● **Brief**:
Repeat exactly the lines of the entries below from the one with "blue pentagon: (455, 661)" through the one with "purple pentagon: (584, 685)", both ends included, and nothing else.
Data excerpts Start Marker
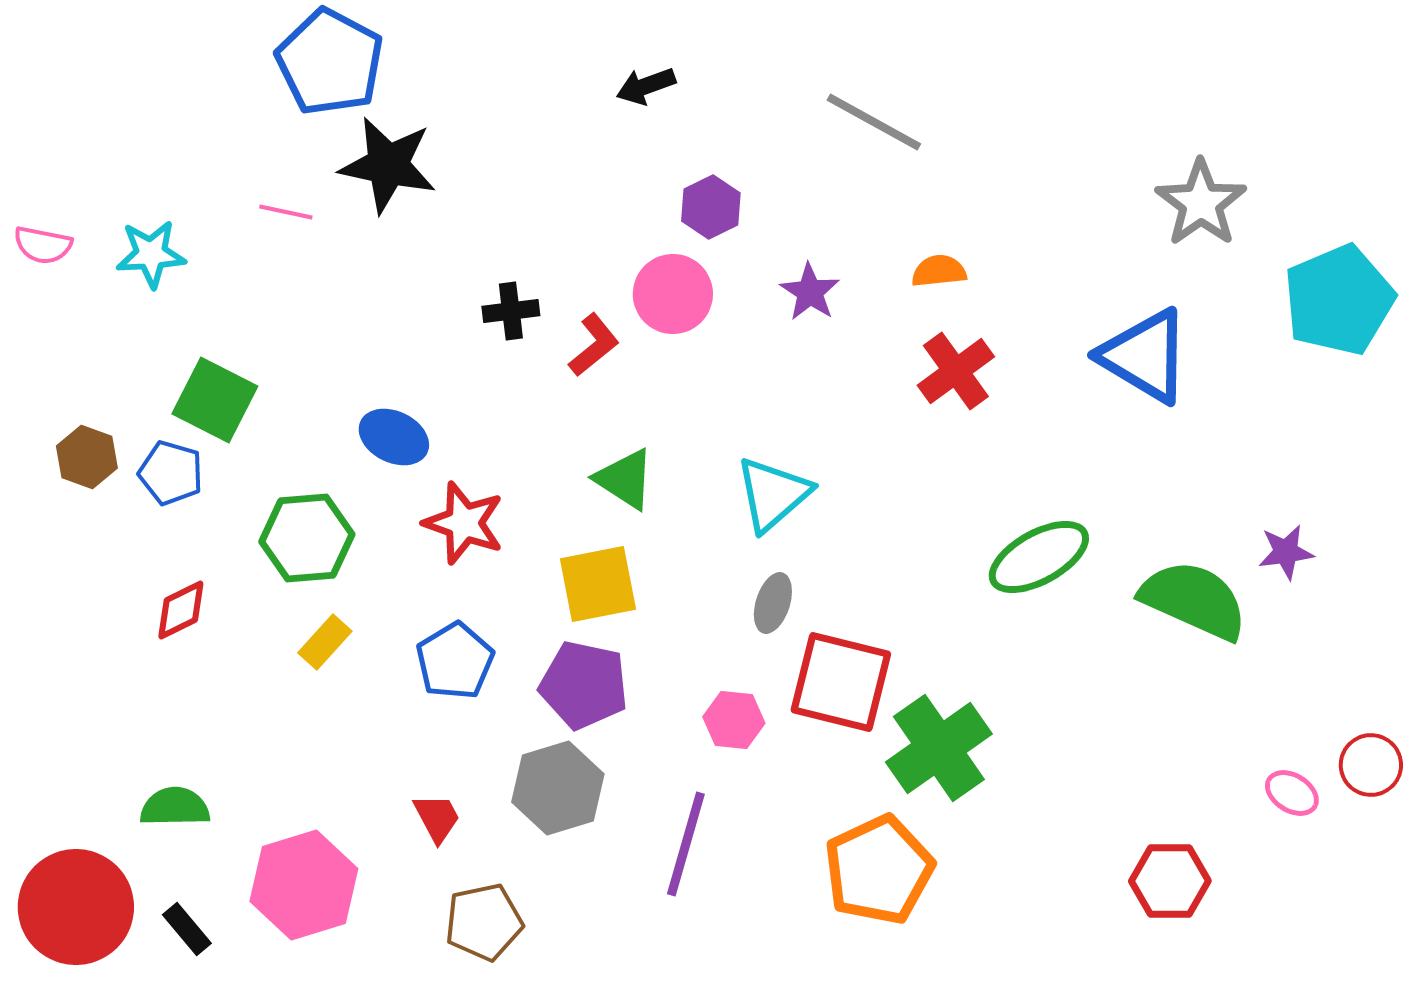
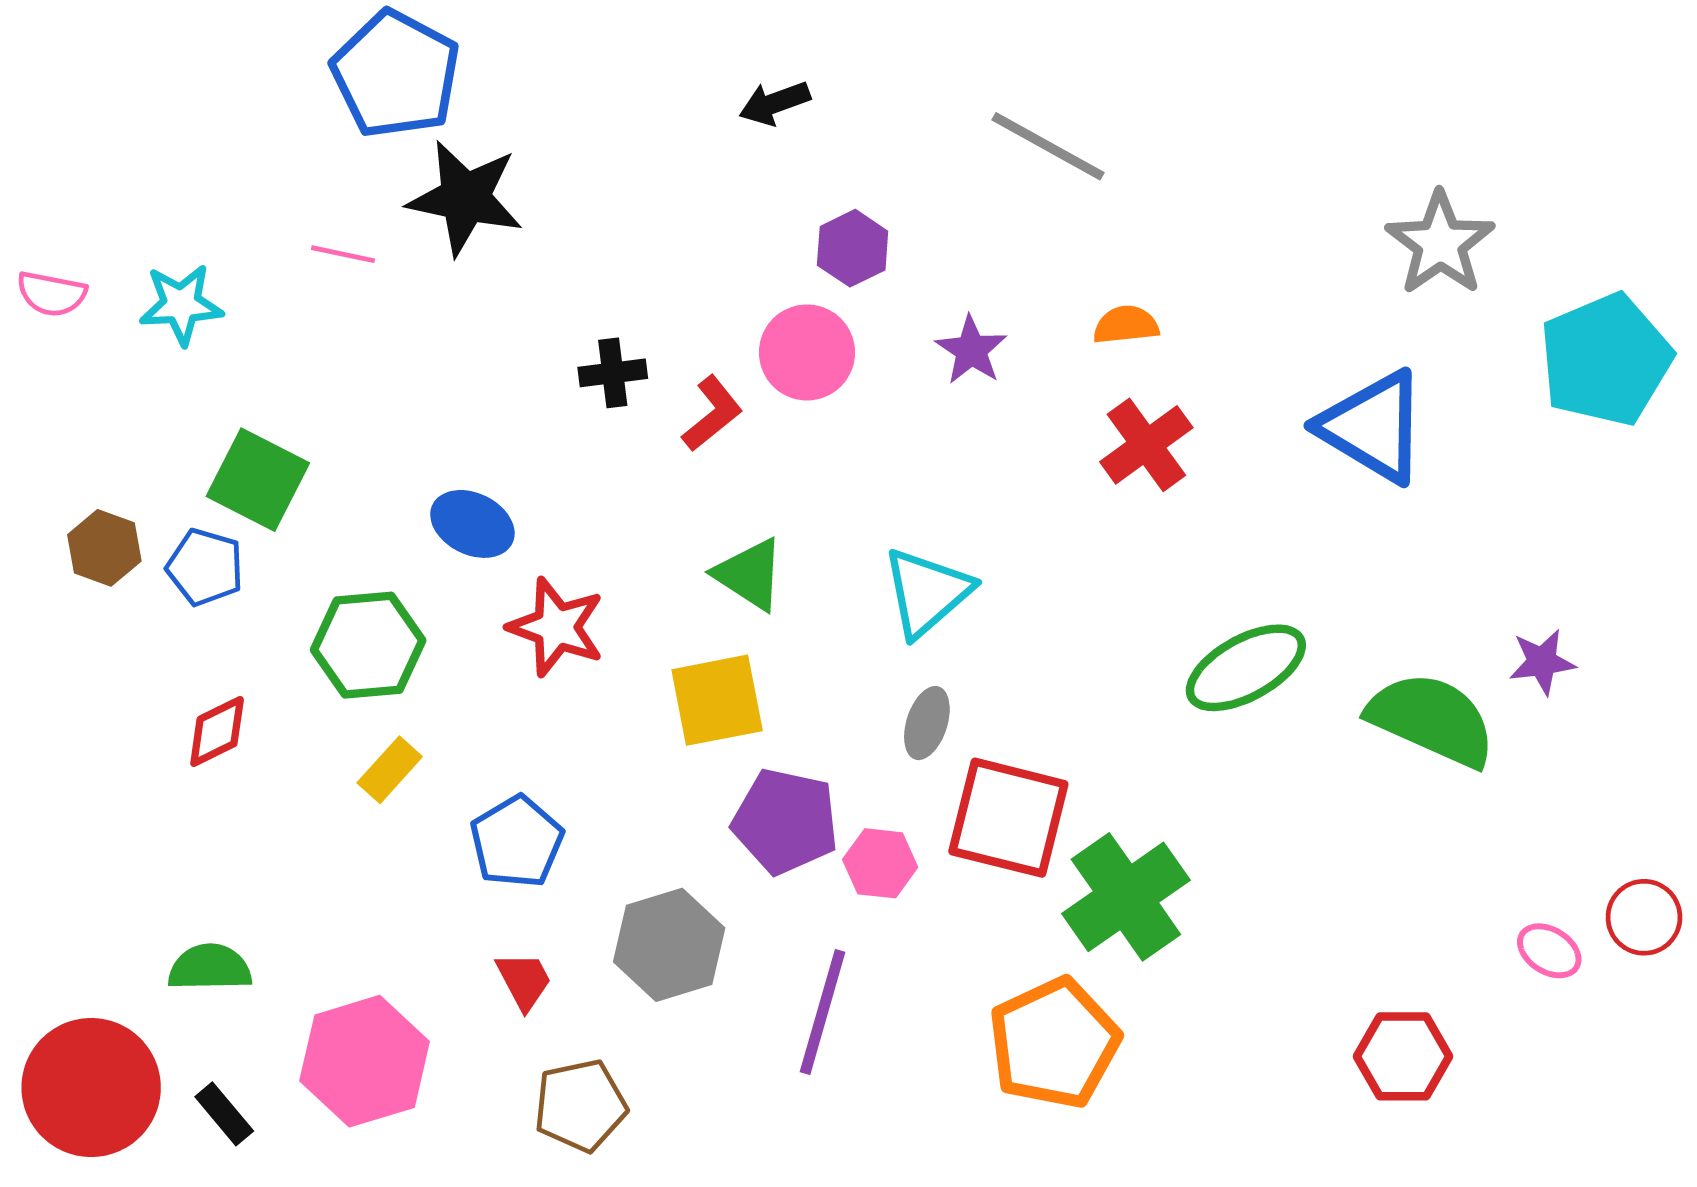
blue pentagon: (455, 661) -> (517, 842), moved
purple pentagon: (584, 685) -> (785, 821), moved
Data excerpts End Marker
Data excerpts Start Marker
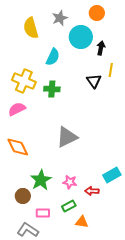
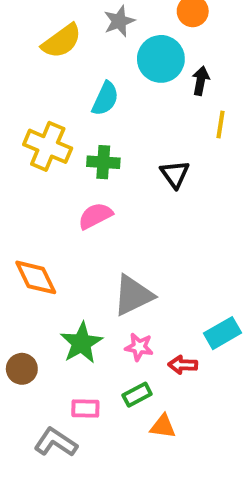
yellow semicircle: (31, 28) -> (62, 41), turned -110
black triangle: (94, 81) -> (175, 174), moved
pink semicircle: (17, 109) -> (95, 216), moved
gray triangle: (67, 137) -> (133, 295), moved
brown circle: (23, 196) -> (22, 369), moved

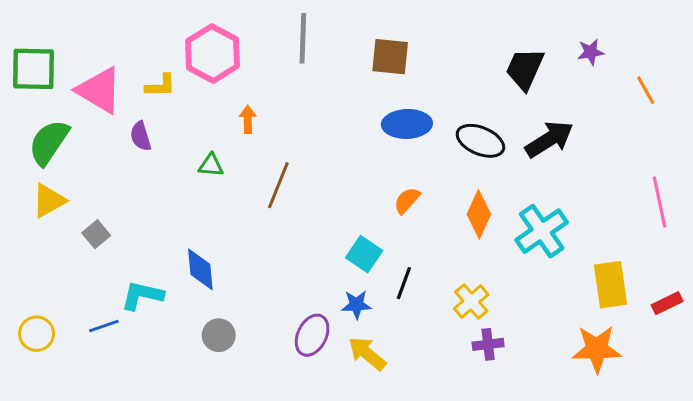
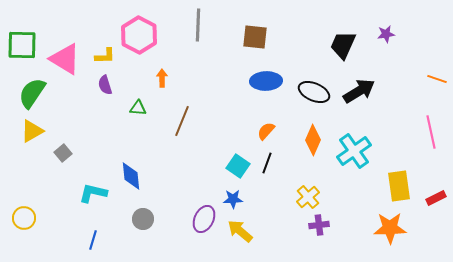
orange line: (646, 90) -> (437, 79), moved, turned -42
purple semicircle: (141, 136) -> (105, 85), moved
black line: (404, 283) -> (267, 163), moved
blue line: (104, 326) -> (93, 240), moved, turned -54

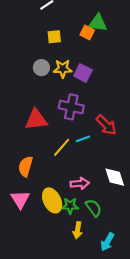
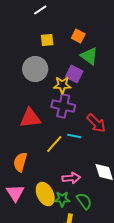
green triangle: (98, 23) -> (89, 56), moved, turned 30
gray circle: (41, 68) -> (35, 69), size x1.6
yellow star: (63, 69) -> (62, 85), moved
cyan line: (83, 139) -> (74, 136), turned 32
Data excerpts End Marker
● **Exercise output**:
blue pentagon: (455, 661) -> (517, 842), moved
purple pentagon: (584, 685) -> (785, 821), moved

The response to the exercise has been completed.